Source data Block Start
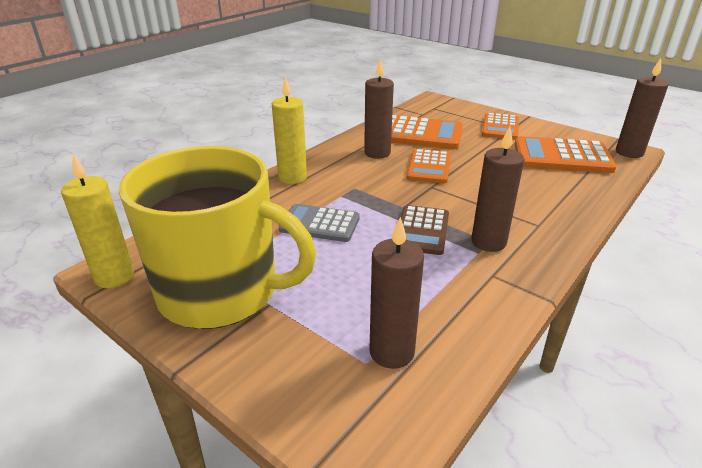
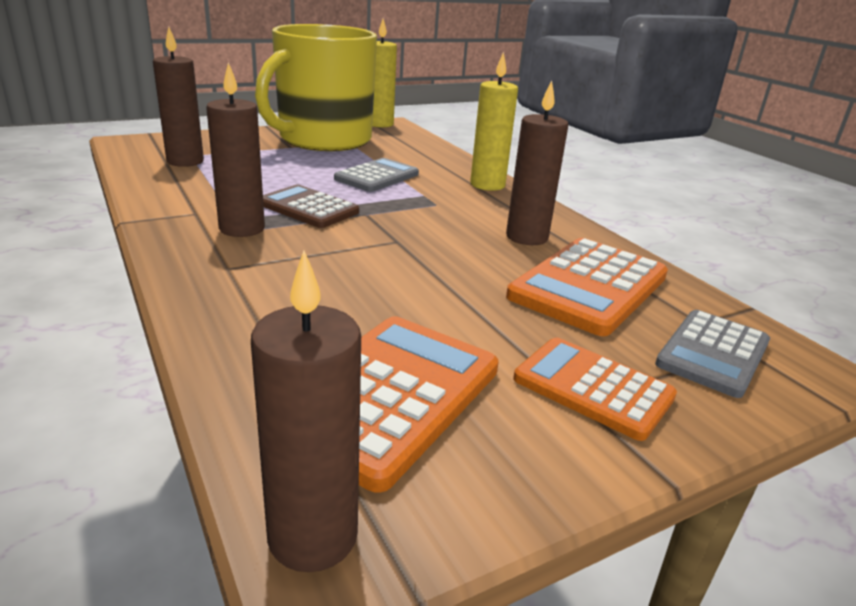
camera: 110 degrees right, 5 degrees down
(429, 167) = (453, 255): orange calculator -> none
(445, 112) = (713, 353): none -> grey calculator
Source data Block End
To do: The word is "calculator". Copy every line above where it appears.

Response box:
(429, 167) = (453, 255): orange calculator -> none
(445, 112) = (713, 353): none -> grey calculator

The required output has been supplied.